**INFORMATION SUPPLIED**:
-.-.-

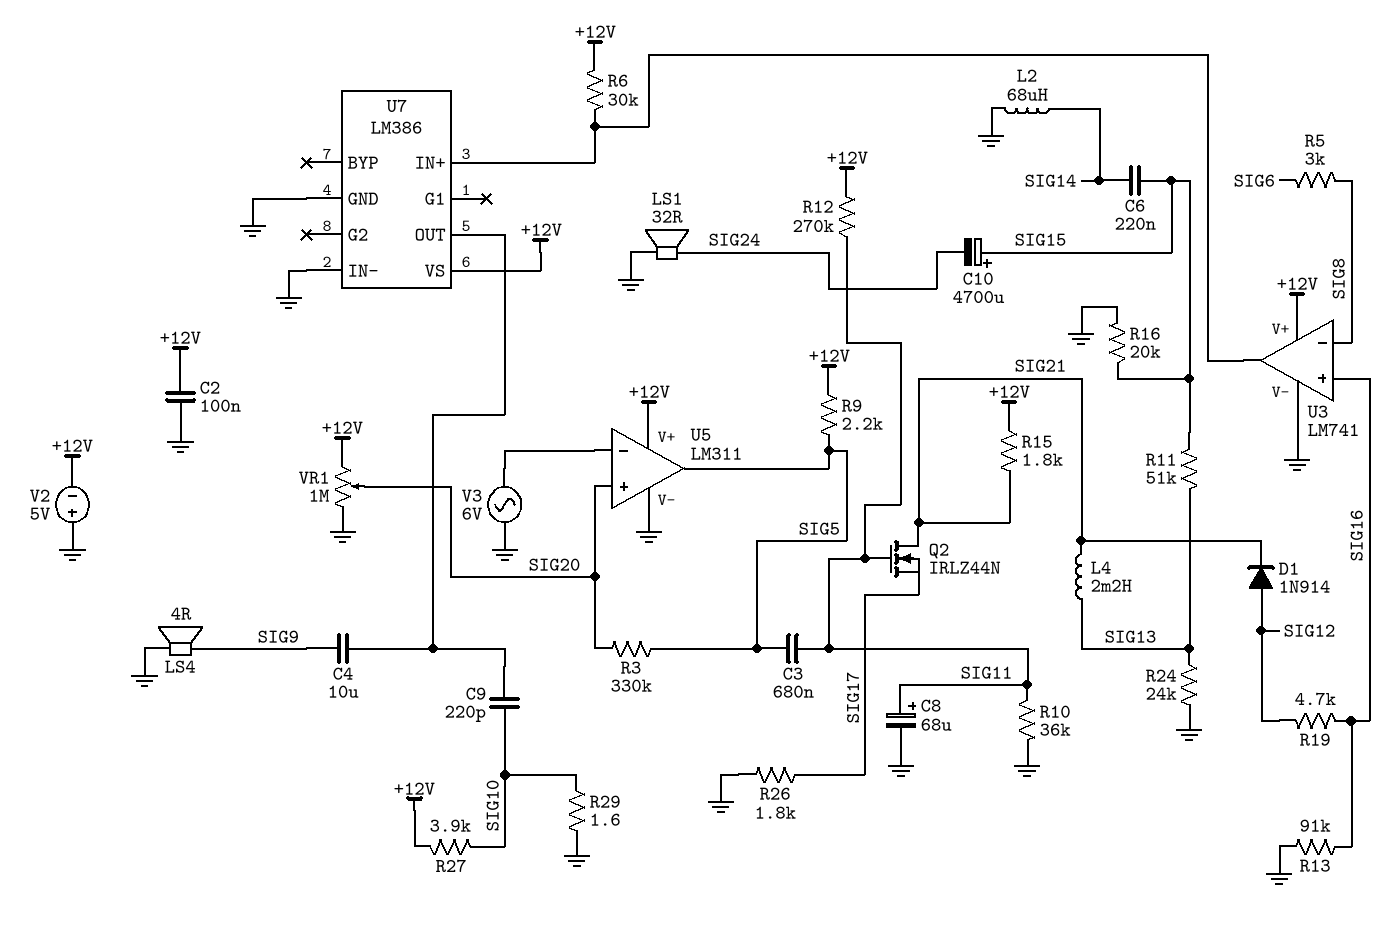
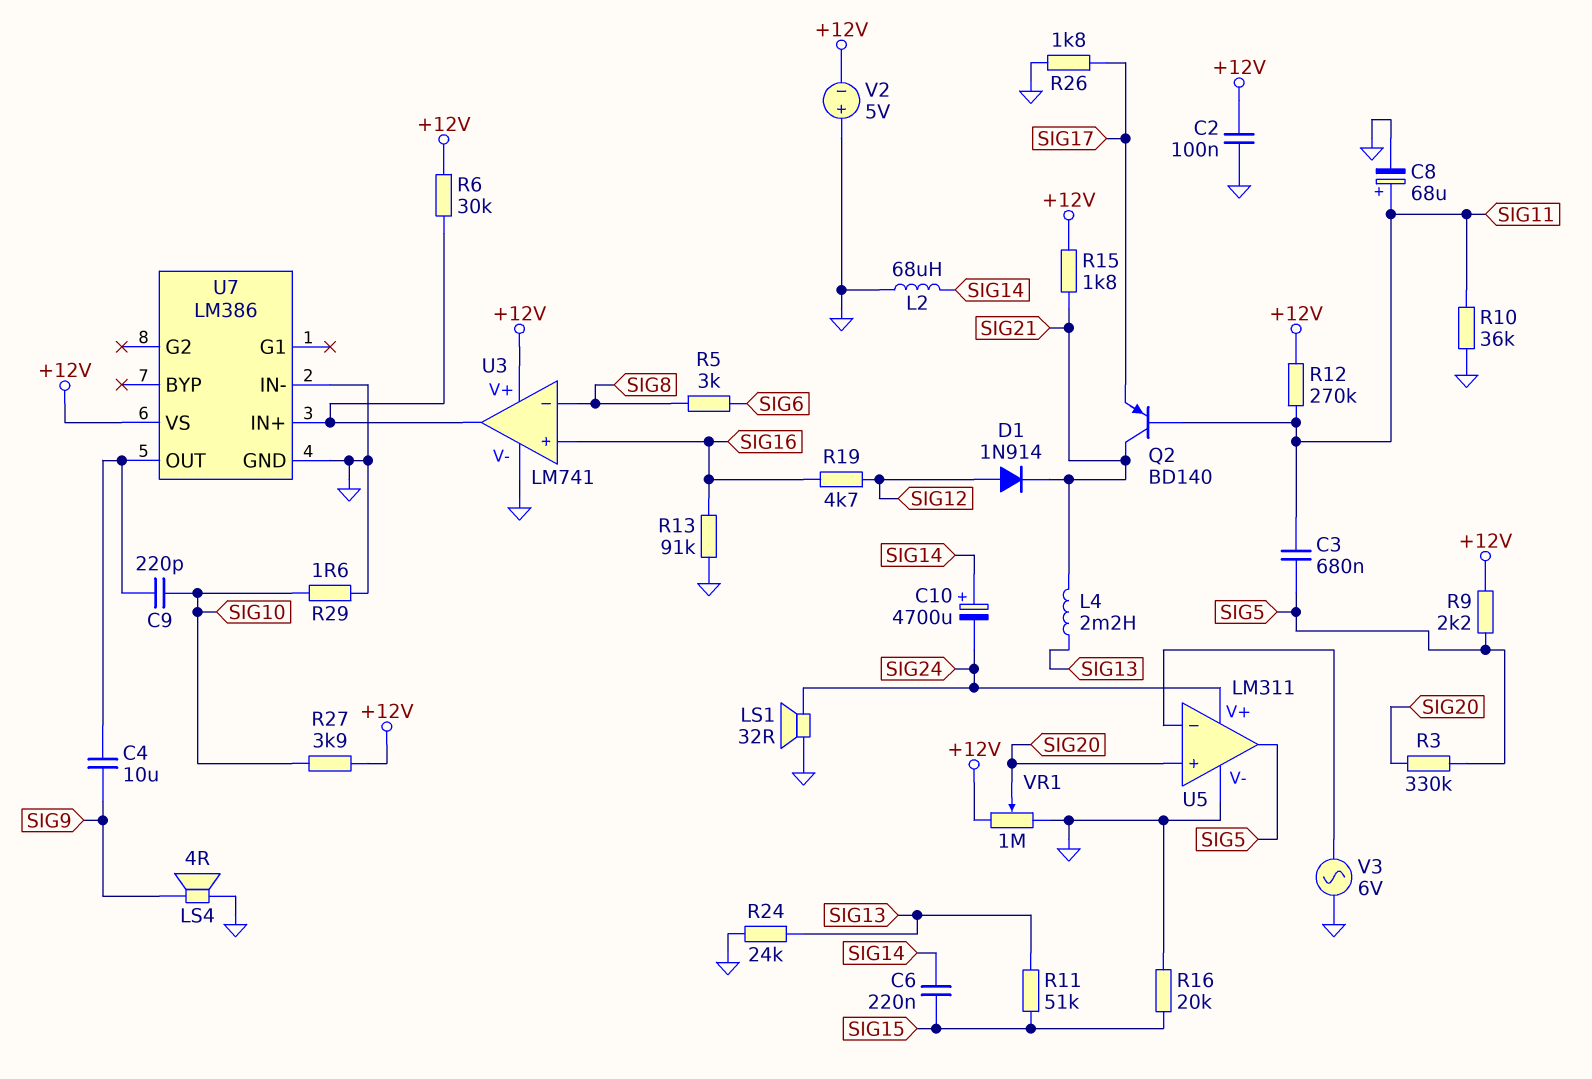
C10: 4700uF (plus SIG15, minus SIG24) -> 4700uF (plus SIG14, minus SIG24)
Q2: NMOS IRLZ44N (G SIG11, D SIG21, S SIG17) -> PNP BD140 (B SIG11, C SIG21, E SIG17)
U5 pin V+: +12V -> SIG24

-.-.-

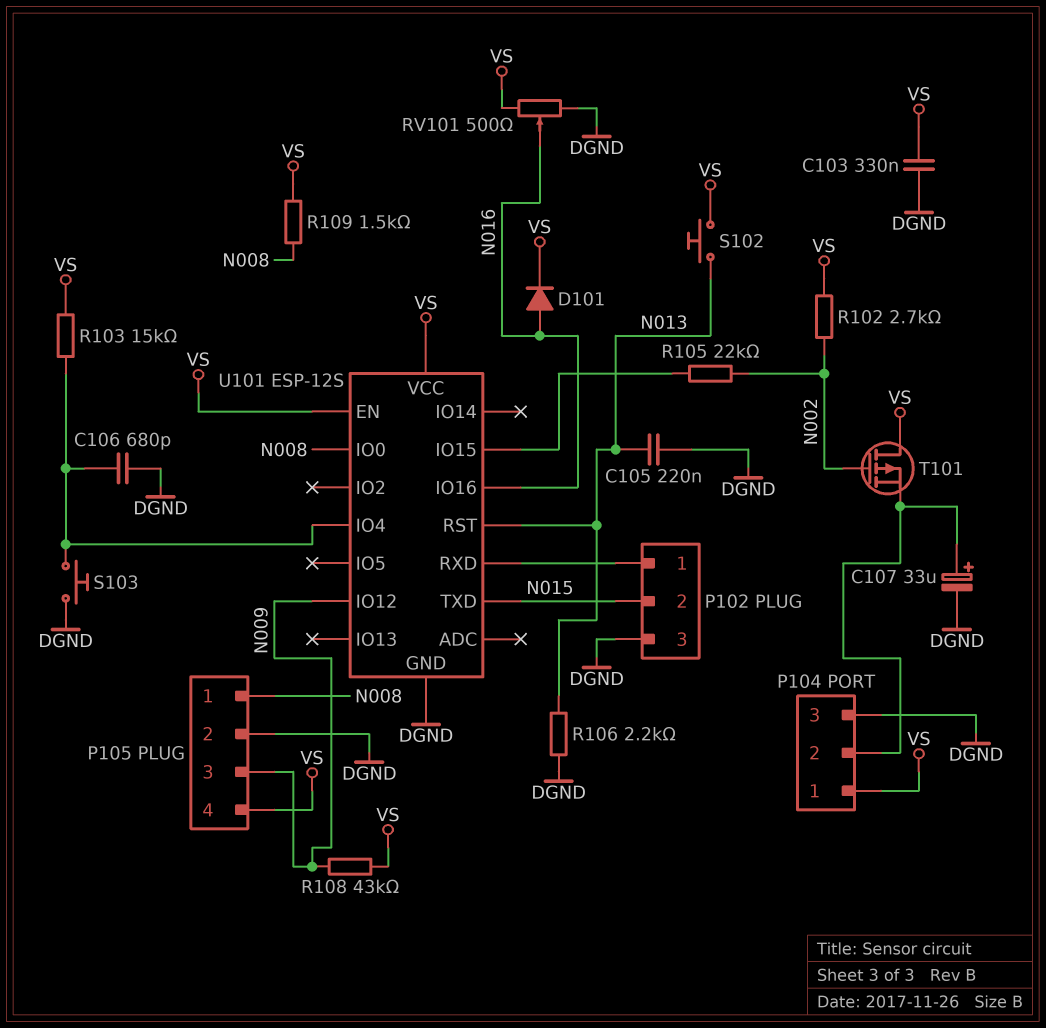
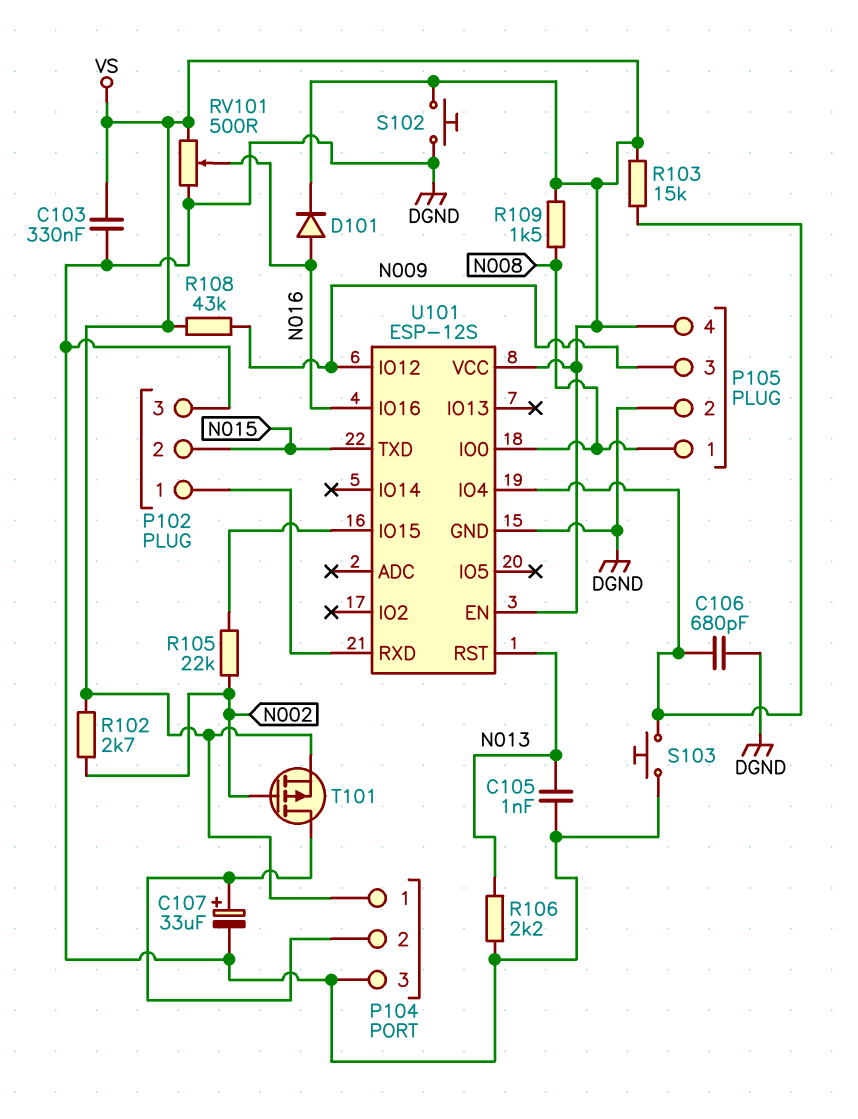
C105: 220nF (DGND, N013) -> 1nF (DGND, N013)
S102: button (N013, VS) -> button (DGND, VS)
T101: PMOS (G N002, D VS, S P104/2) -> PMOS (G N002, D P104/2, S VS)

-.-.-

**THE PROBLEM**:
Within the material above, transcribe exactly the lines that run from the line holding "C10: 4700uF (plus" through the line holding "U5 pin V+: +12V -> SIG24".

**RESPONSE BELOW**:
C10: 4700uF (plus SIG15, minus SIG24) -> 4700uF (plus SIG14, minus SIG24)
Q2: NMOS IRLZ44N (G SIG11, D SIG21, S SIG17) -> PNP BD140 (B SIG11, C SIG21, E SIG17)
U5 pin V+: +12V -> SIG24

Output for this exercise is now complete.